| Task to carry out |
Every entry that appears below is to be output exactly.

=== Listed records ===

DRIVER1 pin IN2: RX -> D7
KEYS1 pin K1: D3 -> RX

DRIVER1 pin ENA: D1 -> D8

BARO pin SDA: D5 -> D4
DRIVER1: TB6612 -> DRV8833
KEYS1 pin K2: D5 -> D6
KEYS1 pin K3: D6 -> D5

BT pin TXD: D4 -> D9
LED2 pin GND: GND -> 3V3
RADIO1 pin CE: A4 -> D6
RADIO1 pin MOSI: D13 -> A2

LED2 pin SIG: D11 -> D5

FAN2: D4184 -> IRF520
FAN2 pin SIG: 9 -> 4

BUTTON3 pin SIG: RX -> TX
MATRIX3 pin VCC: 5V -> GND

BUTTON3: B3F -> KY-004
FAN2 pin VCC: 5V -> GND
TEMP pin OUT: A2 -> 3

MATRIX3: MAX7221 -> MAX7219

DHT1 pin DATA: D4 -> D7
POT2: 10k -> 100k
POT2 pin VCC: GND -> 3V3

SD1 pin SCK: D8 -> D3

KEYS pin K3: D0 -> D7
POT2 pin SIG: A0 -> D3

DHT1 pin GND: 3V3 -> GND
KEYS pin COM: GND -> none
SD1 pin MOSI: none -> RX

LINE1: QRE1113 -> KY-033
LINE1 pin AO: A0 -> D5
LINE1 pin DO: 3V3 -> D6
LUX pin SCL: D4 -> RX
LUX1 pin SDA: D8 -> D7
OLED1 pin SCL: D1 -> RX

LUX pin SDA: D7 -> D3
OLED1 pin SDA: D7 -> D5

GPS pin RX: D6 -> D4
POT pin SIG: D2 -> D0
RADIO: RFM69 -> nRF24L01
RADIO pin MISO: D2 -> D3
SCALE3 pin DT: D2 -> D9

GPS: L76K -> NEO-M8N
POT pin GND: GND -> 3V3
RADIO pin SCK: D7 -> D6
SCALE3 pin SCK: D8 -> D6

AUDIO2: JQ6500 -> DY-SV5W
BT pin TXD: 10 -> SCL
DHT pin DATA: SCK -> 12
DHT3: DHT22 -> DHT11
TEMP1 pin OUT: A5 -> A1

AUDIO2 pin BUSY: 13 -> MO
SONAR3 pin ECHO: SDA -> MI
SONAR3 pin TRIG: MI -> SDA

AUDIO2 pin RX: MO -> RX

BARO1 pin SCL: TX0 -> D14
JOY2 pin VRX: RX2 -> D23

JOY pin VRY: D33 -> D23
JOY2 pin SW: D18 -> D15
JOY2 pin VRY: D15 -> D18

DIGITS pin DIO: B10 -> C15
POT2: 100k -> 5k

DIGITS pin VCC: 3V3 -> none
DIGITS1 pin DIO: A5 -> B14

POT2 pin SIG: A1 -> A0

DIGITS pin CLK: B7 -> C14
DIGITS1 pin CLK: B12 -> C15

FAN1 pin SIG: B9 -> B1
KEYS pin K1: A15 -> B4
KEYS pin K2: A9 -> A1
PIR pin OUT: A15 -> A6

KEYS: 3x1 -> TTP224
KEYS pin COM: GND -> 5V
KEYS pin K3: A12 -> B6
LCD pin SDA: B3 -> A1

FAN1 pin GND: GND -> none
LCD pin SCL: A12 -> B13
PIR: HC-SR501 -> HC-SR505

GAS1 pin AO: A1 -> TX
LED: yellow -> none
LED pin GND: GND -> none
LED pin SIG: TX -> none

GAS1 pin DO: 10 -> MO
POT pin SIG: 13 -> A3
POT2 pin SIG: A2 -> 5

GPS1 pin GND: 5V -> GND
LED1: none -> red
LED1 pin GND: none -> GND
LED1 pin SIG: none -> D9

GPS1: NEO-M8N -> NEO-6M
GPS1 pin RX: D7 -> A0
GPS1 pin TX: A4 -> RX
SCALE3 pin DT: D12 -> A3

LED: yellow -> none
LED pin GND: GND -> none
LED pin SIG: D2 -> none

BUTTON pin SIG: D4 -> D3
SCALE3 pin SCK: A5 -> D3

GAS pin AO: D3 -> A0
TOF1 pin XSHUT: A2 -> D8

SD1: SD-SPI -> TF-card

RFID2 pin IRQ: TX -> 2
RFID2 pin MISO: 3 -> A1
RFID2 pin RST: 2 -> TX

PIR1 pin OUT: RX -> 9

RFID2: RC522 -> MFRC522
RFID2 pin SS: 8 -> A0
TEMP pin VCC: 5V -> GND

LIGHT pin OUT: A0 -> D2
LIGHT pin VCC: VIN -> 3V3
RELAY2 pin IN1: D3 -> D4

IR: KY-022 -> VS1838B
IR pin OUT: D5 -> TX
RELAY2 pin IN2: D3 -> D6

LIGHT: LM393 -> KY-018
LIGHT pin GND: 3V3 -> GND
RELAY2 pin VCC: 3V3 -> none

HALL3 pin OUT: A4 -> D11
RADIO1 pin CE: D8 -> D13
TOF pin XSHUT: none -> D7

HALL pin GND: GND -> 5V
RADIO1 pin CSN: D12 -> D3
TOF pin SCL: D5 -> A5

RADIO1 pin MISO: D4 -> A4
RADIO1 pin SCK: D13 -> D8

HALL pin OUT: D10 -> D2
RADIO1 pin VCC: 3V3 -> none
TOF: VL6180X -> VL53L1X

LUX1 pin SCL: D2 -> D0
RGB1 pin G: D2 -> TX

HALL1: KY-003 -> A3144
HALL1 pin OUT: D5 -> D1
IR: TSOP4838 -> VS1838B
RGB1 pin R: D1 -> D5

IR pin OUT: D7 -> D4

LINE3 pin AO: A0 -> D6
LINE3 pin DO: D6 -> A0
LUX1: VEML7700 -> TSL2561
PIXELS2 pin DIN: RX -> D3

===

| Response area |
DRIVER1 pin IN2: RX -> D7
KEYS1 pin K1: D3 -> RX

DRIVER1 pin ENA: D1 -> D8

BARO pin SDA: D5 -> D4
DRIVER1: TB6612 -> DRV8833
KEYS1 pin K2: D5 -> D6
KEYS1 pin K3: D6 -> D5

BT pin TXD: D4 -> D9
LED2 pin GND: GND -> 3V3
RADIO1 pin CE: A4 -> D6
RADIO1 pin MOSI: D13 -> A2

LED2 pin SIG: D11 -> D5

FAN2: D4184 -> IRF520
FAN2 pin SIG: 9 -> 4

BUTTON3 pin SIG: RX -> TX
MATRIX3 pin VCC: 5V -> GND

BUTTON3: B3F -> KY-004
FAN2 pin VCC: 5V -> GND
TEMP pin OUT: A2 -> 3

MATRIX3: MAX7221 -> MAX7219

DHT1 pin DATA: D4 -> D7
POT2: 10k -> 100k
POT2 pin VCC: GND -> 3V3

SD1 pin SCK: D8 -> D3

KEYS pin K3: D0 -> D7
POT2 pin SIG: A0 -> D3

DHT1 pin GND: 3V3 -> GND
KEYS pin COM: GND -> none
SD1 pin MOSI: none -> RX

LINE1: QRE1113 -> KY-033
LINE1 pin AO: A0 -> D5
LINE1 pin DO: 3V3 -> D6
LUX pin SCL: D4 -> RX
LUX1 pin SDA: D8 -> D7
OLED1 pin SCL: D1 -> RX

LUX pin SDA: D7 -> D3
OLED1 pin SDA: D7 -> D5

GPS pin RX: D6 -> D4
POT pin SIG: D2 -> D0
RADIO: RFM69 -> nRF24L01
RADIO pin MISO: D2 -> D3
SCALE3 pin DT: D2 -> D9

GPS: L76K -> NEO-M8N
POT pin GND: GND -> 3V3
RADIO pin SCK: D7 -> D6
SCALE3 pin SCK: D8 -> D6

AUDIO2: JQ6500 -> DY-SV5W
BT pin TXD: 10 -> SCL
DHT pin DATA: SCK -> 12
DHT3: DHT22 -> DHT11
TEMP1 pin OUT: A5 -> A1

AUDIO2 pin BUSY: 13 -> MO
SONAR3 pin ECHO: SDA -> MI
SONAR3 pin TRIG: MI -> SDA

AUDIO2 pin RX: MO -> RX

BARO1 pin SCL: TX0 -> D14
JOY2 pin VRX: RX2 -> D23

JOY pin VRY: D33 -> D23
JOY2 pin SW: D18 -> D15
JOY2 pin VRY: D15 -> D18

DIGITS pin DIO: B10 -> C15
POT2: 100k -> 5k

DIGITS pin VCC: 3V3 -> none
DIGITS1 pin DIO: A5 -> B14

POT2 pin SIG: A1 -> A0

DIGITS pin CLK: B7 -> C14
DIGITS1 pin CLK: B12 -> C15

FAN1 pin SIG: B9 -> B1
KEYS pin K1: A15 -> B4
KEYS pin K2: A9 -> A1
PIR pin OUT: A15 -> A6

KEYS: 3x1 -> TTP224
KEYS pin COM: GND -> 5V
KEYS pin K3: A12 -> B6
LCD pin SDA: B3 -> A1

FAN1 pin GND: GND -> none
LCD pin SCL: A12 -> B13
PIR: HC-SR501 -> HC-SR505

GAS1 pin AO: A1 -> TX
LED: yellow -> none
LED pin GND: GND -> none
LED pin SIG: TX -> none

GAS1 pin DO: 10 -> MO
POT pin SIG: 13 -> A3
POT2 pin SIG: A2 -> 5

GPS1 pin GND: 5V -> GND
LED1: none -> red
LED1 pin GND: none -> GND
LED1 pin SIG: none -> D9

GPS1: NEO-M8N -> NEO-6M
GPS1 pin RX: D7 -> A0
GPS1 pin TX: A4 -> RX
SCALE3 pin DT: D12 -> A3

LED: yellow -> none
LED pin GND: GND -> none
LED pin SIG: D2 -> none

BUTTON pin SIG: D4 -> D3
SCALE3 pin SCK: A5 -> D3

GAS pin AO: D3 -> A0
TOF1 pin XSHUT: A2 -> D8

SD1: SD-SPI -> TF-card

RFID2 pin IRQ: TX -> 2
RFID2 pin MISO: 3 -> A1
RFID2 pin RST: 2 -> TX

PIR1 pin OUT: RX -> 9

RFID2: RC522 -> MFRC522
RFID2 pin SS: 8 -> A0
TEMP pin VCC: 5V -> GND

LIGHT pin OUT: A0 -> D2
LIGHT pin VCC: VIN -> 3V3
RELAY2 pin IN1: D3 -> D4

IR: KY-022 -> VS1838B
IR pin OUT: D5 -> TX
RELAY2 pin IN2: D3 -> D6

LIGHT: LM393 -> KY-018
LIGHT pin GND: 3V3 -> GND
RELAY2 pin VCC: 3V3 -> none

HALL3 pin OUT: A4 -> D11
RADIO1 pin CE: D8 -> D13
TOF pin XSHUT: none -> D7

HALL pin GND: GND -> 5V
RADIO1 pin CSN: D12 -> D3
TOF pin SCL: D5 -> A5

RADIO1 pin MISO: D4 -> A4
RADIO1 pin SCK: D13 -> D8

HALL pin OUT: D10 -> D2
RADIO1 pin VCC: 3V3 -> none
TOF: VL6180X -> VL53L1X

LUX1 pin SCL: D2 -> D0
RGB1 pin G: D2 -> TX

HALL1: KY-003 -> A3144
HALL1 pin OUT: D5 -> D1
IR: TSOP4838 -> VS1838B
RGB1 pin R: D1 -> D5

IR pin OUT: D7 -> D4

LINE3 pin AO: A0 -> D6
LINE3 pin DO: D6 -> A0
LUX1: VEML7700 -> TSL2561
PIXELS2 pin DIN: RX -> D3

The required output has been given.